Scene images with change listings:
*** Begin section ***

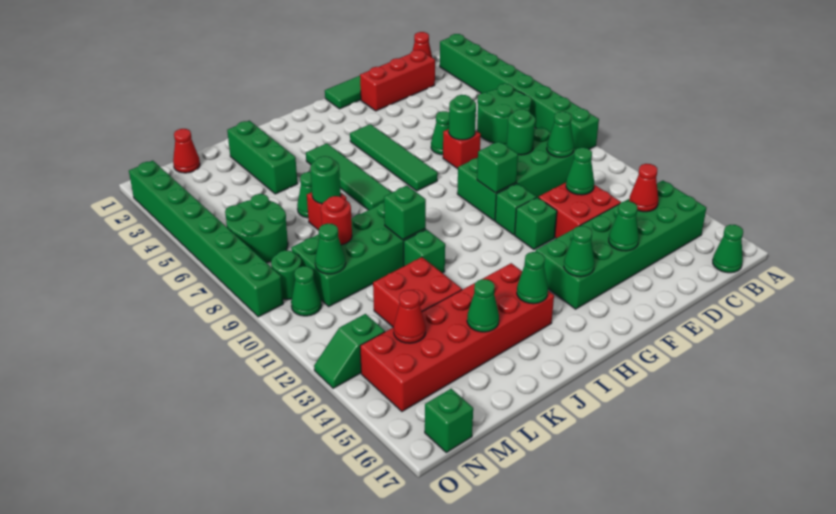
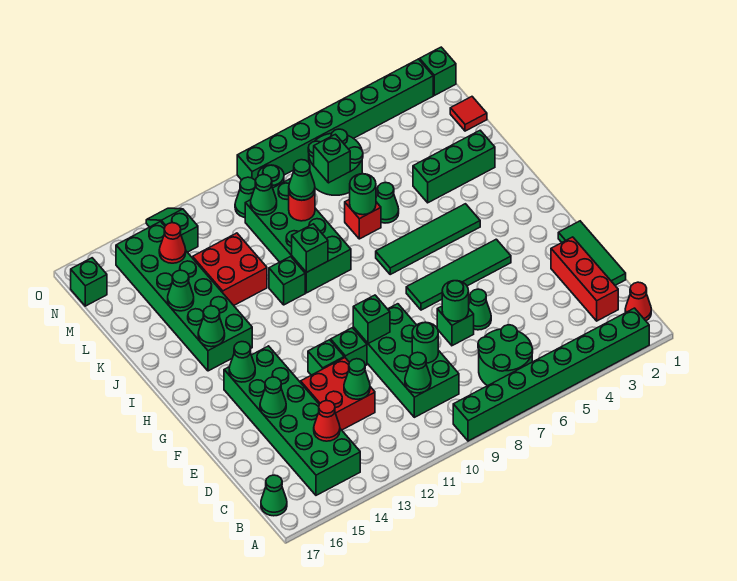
red brick E7 level 1 -> green brick E7 level 1
red brick I14:N15 level 1 -> green brick I14:N15 level 1
none -> green cone L9 level 3
red cone M1 level 1 -> red tile M1 level 1
none -> green brick M7 level 2
none -> green brick O1 level 1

*** End section ***

◆ What to produce
Leave every picture out and output the records exactly.

◆ Completed task
red brick E7 level 1 -> green brick E7 level 1
red brick I14:N15 level 1 -> green brick I14:N15 level 1
none -> green cone L9 level 3
red cone M1 level 1 -> red tile M1 level 1
none -> green brick M7 level 2
none -> green brick O1 level 1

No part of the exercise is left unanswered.